Data excerpts
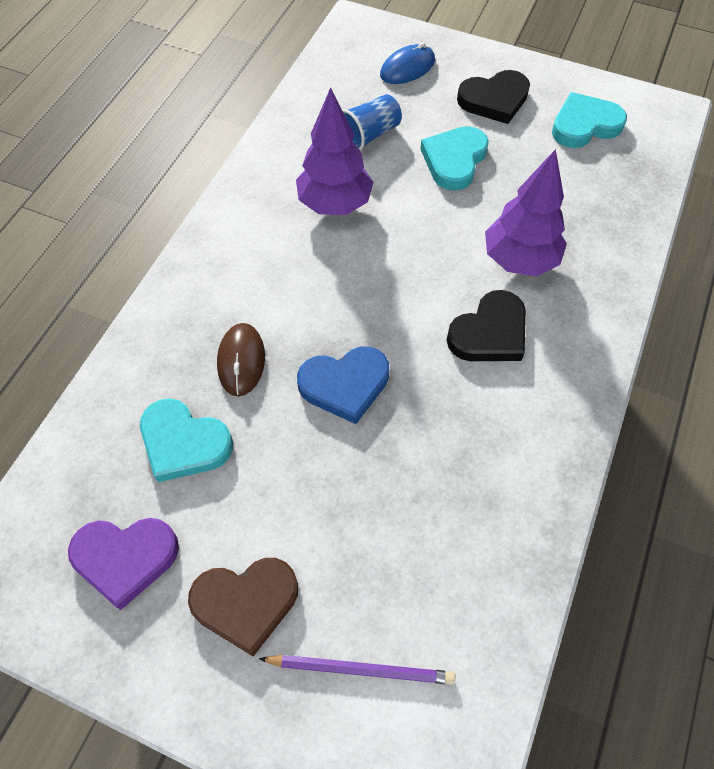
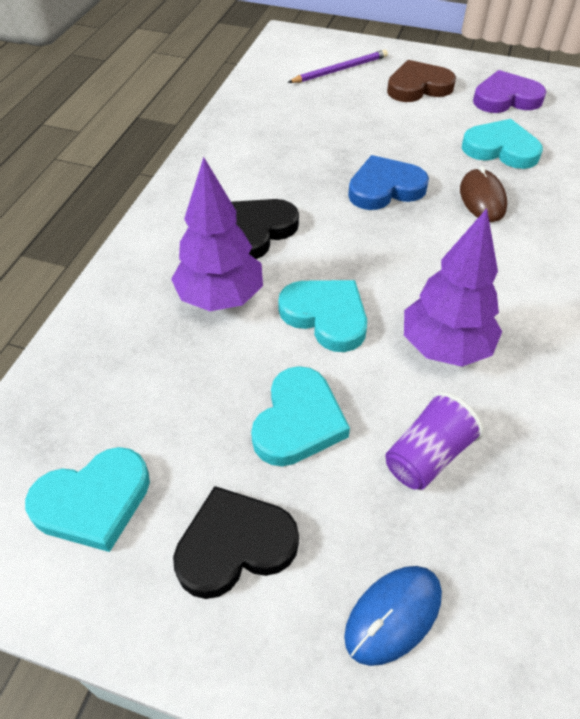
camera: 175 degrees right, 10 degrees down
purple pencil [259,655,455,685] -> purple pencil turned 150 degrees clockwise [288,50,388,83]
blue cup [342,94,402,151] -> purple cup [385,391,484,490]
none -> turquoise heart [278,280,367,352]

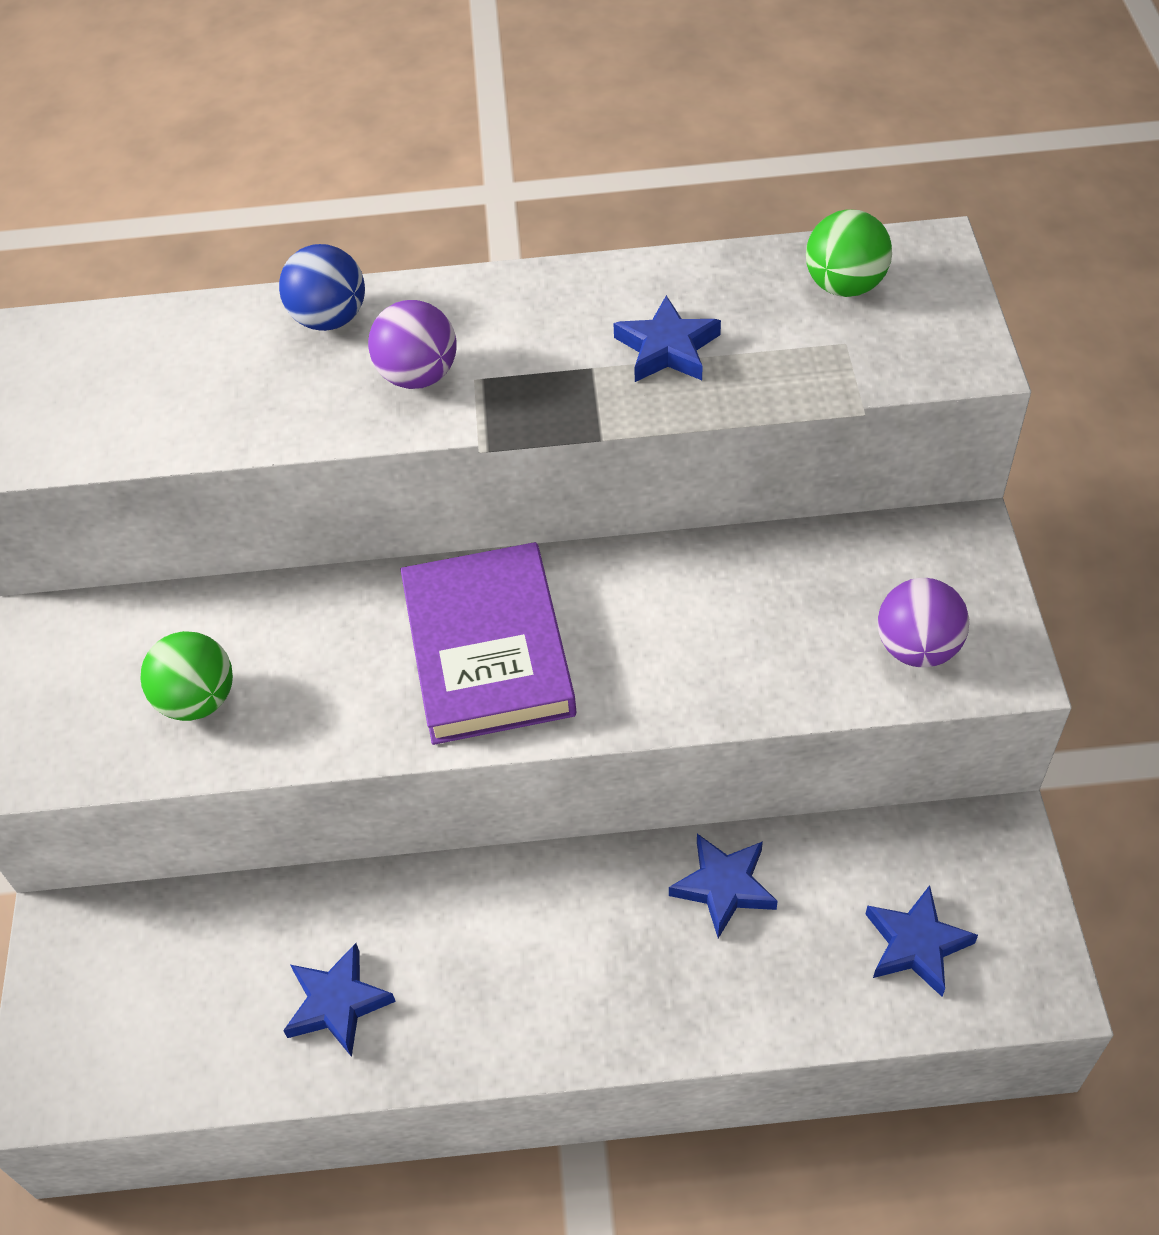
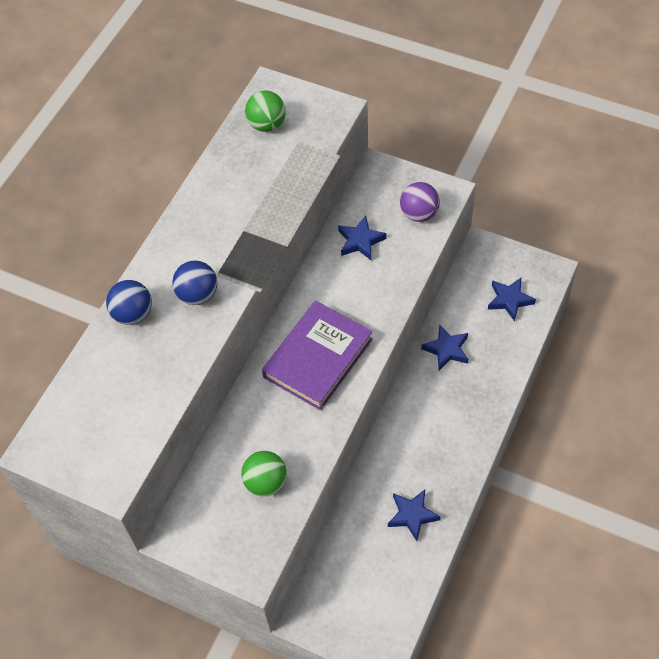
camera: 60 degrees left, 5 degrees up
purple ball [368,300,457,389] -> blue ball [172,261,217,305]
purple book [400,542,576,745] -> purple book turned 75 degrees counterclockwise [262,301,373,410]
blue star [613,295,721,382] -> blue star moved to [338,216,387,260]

==

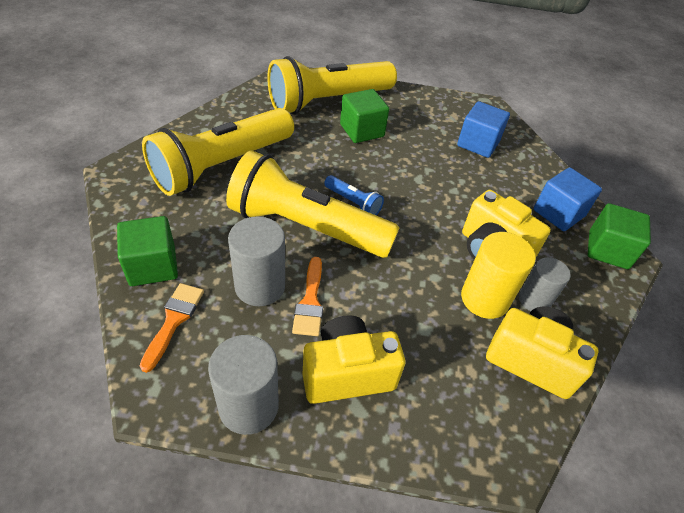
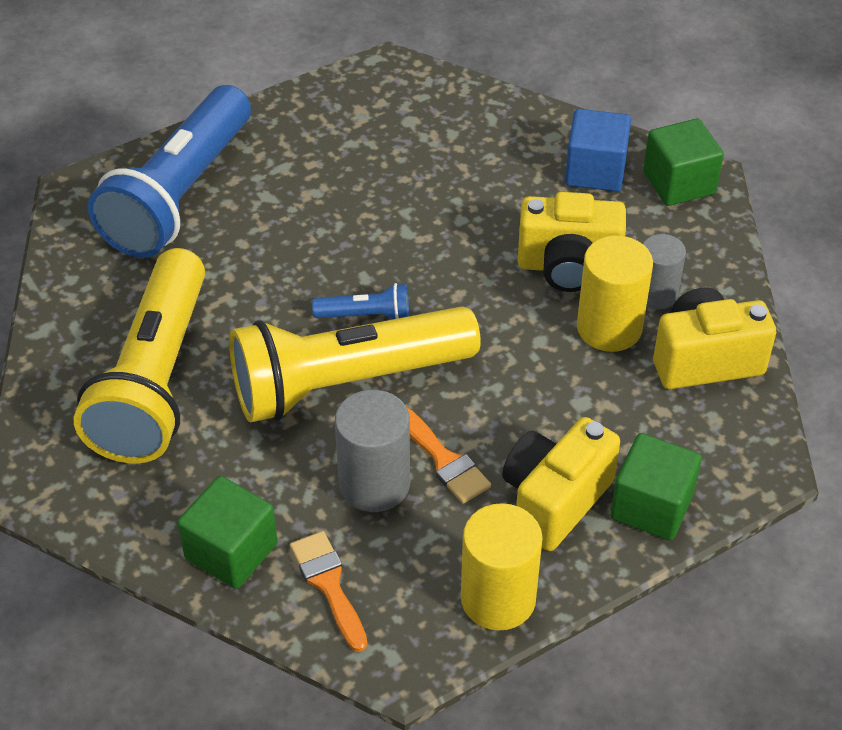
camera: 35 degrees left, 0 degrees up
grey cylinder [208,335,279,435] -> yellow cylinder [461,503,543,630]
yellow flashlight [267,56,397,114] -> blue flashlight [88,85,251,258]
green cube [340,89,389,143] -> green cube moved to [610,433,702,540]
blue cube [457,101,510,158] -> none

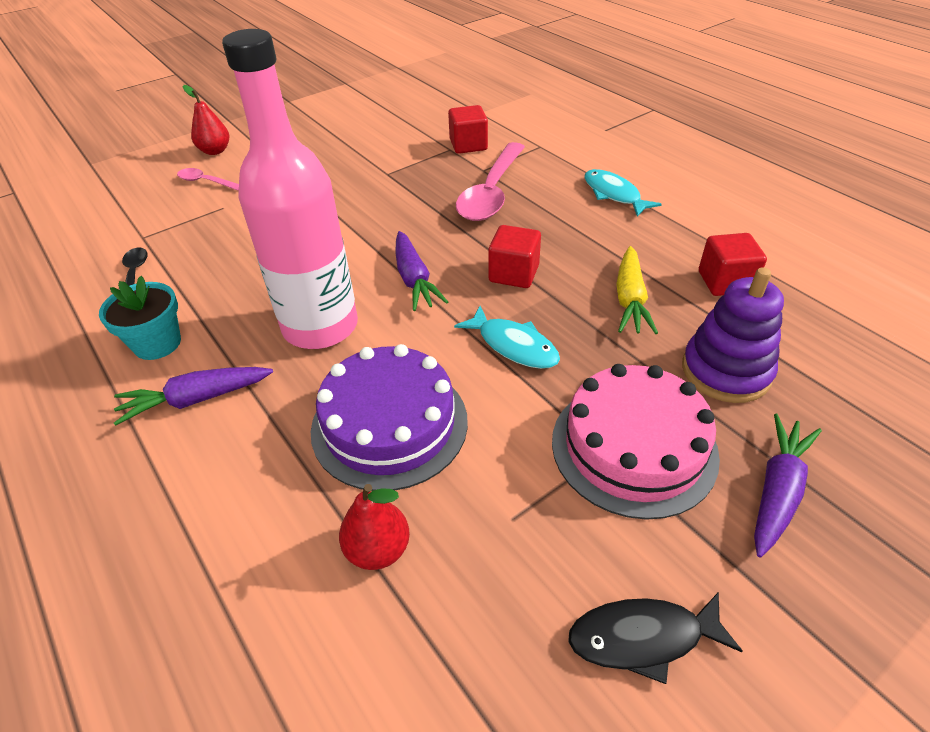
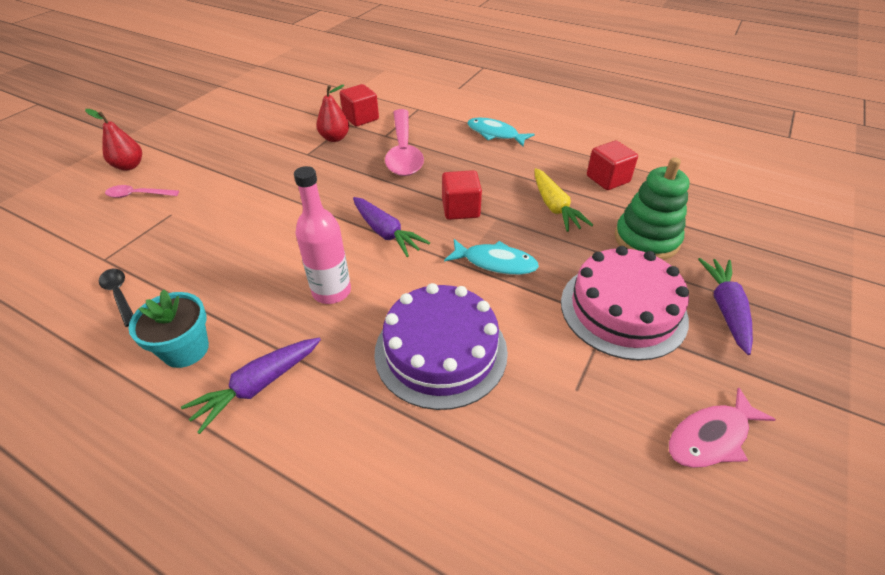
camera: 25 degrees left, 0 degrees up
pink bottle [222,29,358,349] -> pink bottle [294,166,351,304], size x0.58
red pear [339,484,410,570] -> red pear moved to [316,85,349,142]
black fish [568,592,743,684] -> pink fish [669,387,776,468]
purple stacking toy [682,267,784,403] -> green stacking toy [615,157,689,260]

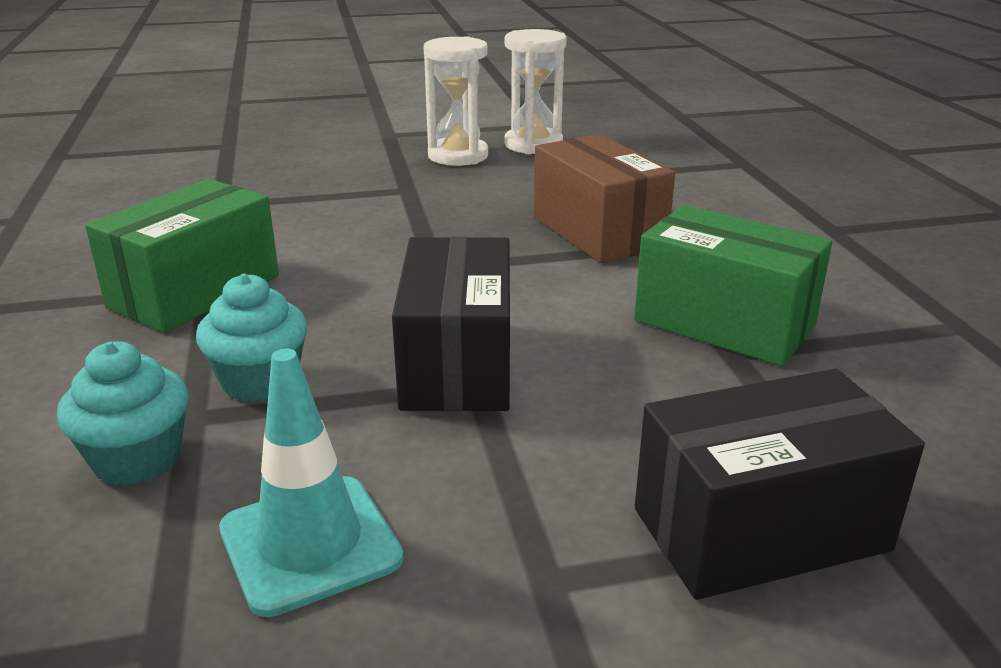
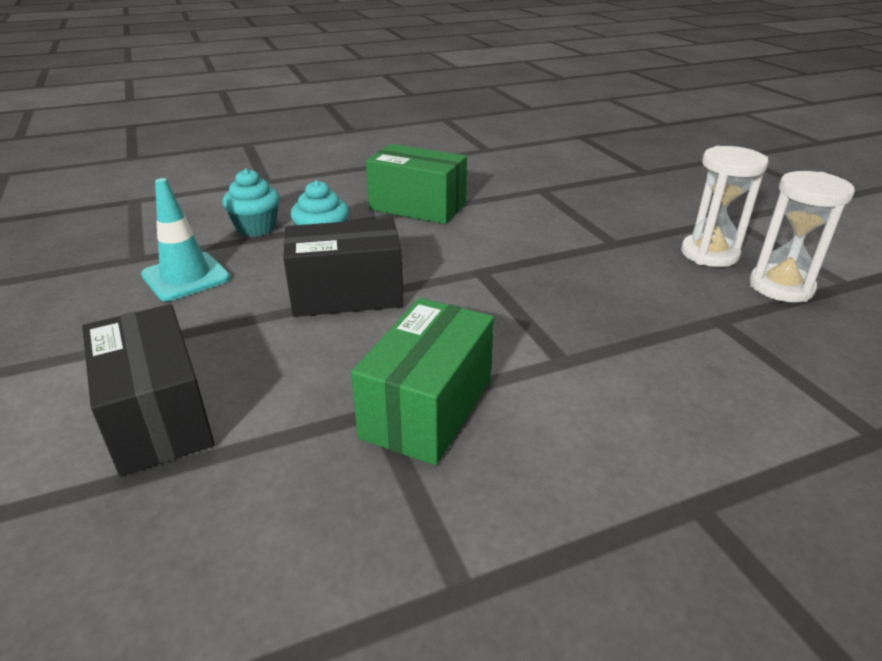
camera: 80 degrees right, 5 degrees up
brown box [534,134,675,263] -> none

What the exercise asks
Pull out the lines above in which the word "camera" appears.

Exercise result
camera: 175 degrees right, 10 degrees down
camera: 60 degrees left, 5 degrees up
camera: 35 degrees left, 0 degrees up
camera: 25 degrees left, 0 degrees up
camera: 80 degrees right, 5 degrees up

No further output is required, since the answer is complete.